Exercise description
Whatever the lines below say, output them exactly.
■ ■ ■ ■ ■ ■ ■
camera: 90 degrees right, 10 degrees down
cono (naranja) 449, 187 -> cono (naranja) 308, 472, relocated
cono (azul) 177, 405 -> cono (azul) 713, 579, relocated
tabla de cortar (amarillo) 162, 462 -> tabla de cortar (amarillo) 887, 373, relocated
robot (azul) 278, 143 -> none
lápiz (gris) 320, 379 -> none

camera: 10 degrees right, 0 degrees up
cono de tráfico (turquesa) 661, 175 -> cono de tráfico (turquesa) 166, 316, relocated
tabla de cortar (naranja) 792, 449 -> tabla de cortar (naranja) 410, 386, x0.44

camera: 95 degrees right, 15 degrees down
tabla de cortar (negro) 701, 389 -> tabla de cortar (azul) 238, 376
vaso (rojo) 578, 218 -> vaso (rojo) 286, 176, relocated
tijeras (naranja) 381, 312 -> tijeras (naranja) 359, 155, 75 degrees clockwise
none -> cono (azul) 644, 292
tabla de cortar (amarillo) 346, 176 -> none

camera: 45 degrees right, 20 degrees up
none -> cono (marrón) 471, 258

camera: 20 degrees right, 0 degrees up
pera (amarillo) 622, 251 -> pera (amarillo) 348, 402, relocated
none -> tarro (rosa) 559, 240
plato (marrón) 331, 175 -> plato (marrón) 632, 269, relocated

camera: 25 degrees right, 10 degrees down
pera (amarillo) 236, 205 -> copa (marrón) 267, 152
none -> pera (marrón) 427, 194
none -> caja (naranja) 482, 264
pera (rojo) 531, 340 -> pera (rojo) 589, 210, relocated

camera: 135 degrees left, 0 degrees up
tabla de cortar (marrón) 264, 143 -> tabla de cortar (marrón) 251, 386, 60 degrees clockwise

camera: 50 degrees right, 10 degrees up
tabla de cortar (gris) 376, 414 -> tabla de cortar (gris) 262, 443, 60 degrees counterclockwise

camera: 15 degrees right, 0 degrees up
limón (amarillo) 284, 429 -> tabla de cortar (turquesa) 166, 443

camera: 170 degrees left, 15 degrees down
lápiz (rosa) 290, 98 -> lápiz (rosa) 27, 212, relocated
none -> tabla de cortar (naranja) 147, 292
■ ■ ■ ■ ■ ■ ■
Answer to the problem
camera: 90 degrees right, 10 degrees down
cono (naranja) 449, 187 -> cono (naranja) 308, 472, relocated
cono (azul) 177, 405 -> cono (azul) 713, 579, relocated
tabla de cortar (amarillo) 162, 462 -> tabla de cortar (amarillo) 887, 373, relocated
robot (azul) 278, 143 -> none
lápiz (gris) 320, 379 -> none

camera: 10 degrees right, 0 degrees up
cono de tráfico (turquesa) 661, 175 -> cono de tráfico (turquesa) 166, 316, relocated
tabla de cortar (naranja) 792, 449 -> tabla de cortar (naranja) 410, 386, x0.44

camera: 95 degrees right, 15 degrees down
tabla de cortar (negro) 701, 389 -> tabla de cortar (azul) 238, 376
vaso (rojo) 578, 218 -> vaso (rojo) 286, 176, relocated
tijeras (naranja) 381, 312 -> tijeras (naranja) 359, 155, 75 degrees clockwise
none -> cono (azul) 644, 292
tabla de cortar (amarillo) 346, 176 -> none

camera: 45 degrees right, 20 degrees up
none -> cono (marrón) 471, 258

camera: 20 degrees right, 0 degrees up
pera (amarillo) 622, 251 -> pera (amarillo) 348, 402, relocated
none -> tarro (rosa) 559, 240
plato (marrón) 331, 175 -> plato (marrón) 632, 269, relocated

camera: 25 degrees right, 10 degrees down
pera (amarillo) 236, 205 -> copa (marrón) 267, 152
none -> pera (marrón) 427, 194
none -> caja (naranja) 482, 264
pera (rojo) 531, 340 -> pera (rojo) 589, 210, relocated

camera: 135 degrees left, 0 degrees up
tabla de cortar (marrón) 264, 143 -> tabla de cortar (marrón) 251, 386, 60 degrees clockwise

camera: 50 degrees right, 10 degrees up
tabla de cortar (gris) 376, 414 -> tabla de cortar (gris) 262, 443, 60 degrees counterclockwise

camera: 15 degrees right, 0 degrees up
limón (amarillo) 284, 429 -> tabla de cortar (turquesa) 166, 443

camera: 170 degrees left, 15 degrees down
lápiz (rosa) 290, 98 -> lápiz (rosa) 27, 212, relocated
none -> tabla de cortar (naranja) 147, 292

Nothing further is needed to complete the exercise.